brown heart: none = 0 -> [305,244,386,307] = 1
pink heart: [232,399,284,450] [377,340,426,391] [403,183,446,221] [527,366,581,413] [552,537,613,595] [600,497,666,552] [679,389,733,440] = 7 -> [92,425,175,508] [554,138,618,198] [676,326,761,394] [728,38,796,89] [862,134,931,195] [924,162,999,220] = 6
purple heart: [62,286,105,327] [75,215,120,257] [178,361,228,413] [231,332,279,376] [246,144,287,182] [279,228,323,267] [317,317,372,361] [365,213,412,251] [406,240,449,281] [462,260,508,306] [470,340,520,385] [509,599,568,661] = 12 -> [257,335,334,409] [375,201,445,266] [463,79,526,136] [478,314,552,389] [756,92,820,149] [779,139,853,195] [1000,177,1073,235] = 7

• • •

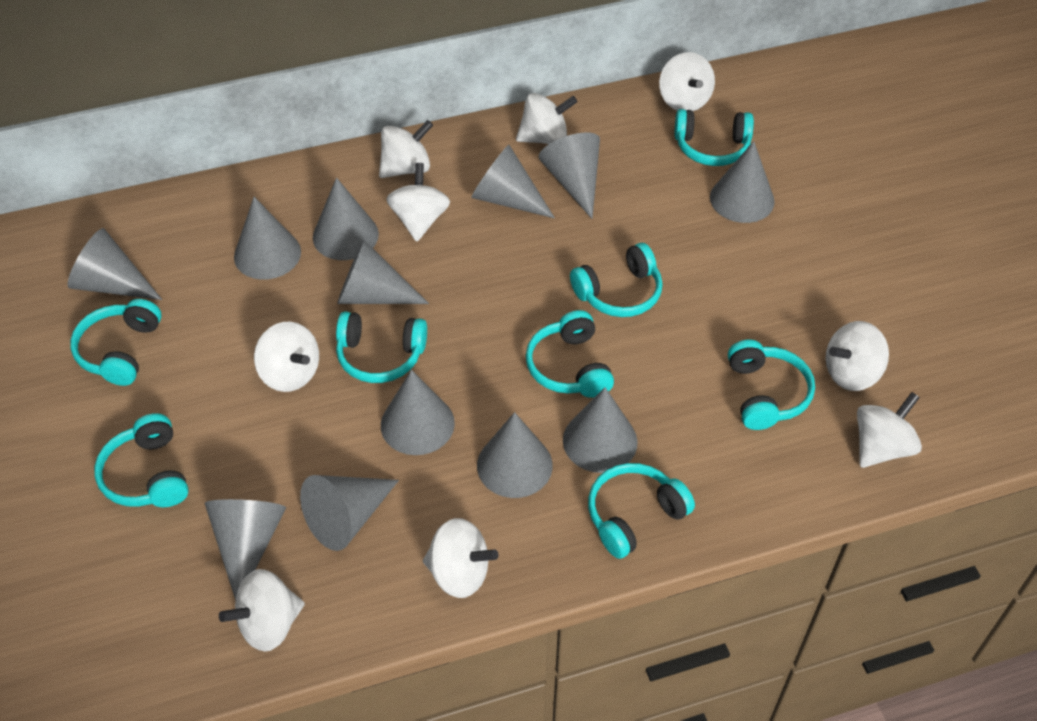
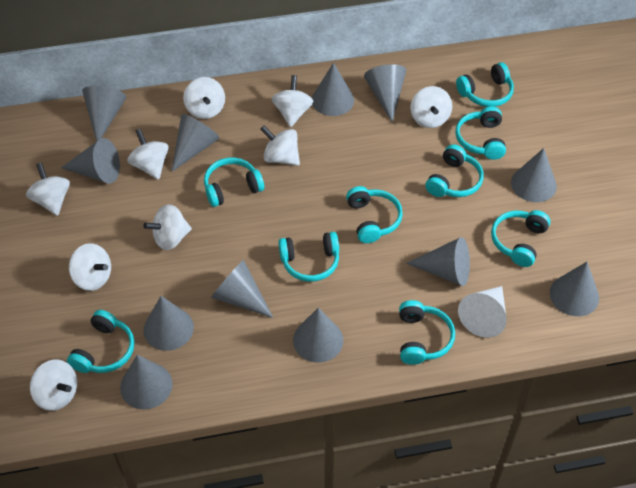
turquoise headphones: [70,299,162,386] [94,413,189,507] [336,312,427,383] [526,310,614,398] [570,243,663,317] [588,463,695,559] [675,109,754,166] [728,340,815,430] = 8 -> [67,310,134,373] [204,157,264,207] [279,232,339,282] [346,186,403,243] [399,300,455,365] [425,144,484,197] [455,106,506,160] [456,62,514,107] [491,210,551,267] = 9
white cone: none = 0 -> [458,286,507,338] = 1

• • •

- _PROBLEM DETAILS_: Of all the lines in the data above, show only those that hold the word "heart".

- _RESPONSE TO THE TASK_:
brown heart: none = 0 -> [305,244,386,307] = 1
pink heart: [232,399,284,450] [377,340,426,391] [403,183,446,221] [527,366,581,413] [552,537,613,595] [600,497,666,552] [679,389,733,440] = 7 -> [92,425,175,508] [554,138,618,198] [676,326,761,394] [728,38,796,89] [862,134,931,195] [924,162,999,220] = 6
purple heart: [62,286,105,327] [75,215,120,257] [178,361,228,413] [231,332,279,376] [246,144,287,182] [279,228,323,267] [317,317,372,361] [365,213,412,251] [406,240,449,281] [462,260,508,306] [470,340,520,385] [509,599,568,661] = 12 -> [257,335,334,409] [375,201,445,266] [463,79,526,136] [478,314,552,389] [756,92,820,149] [779,139,853,195] [1000,177,1073,235] = 7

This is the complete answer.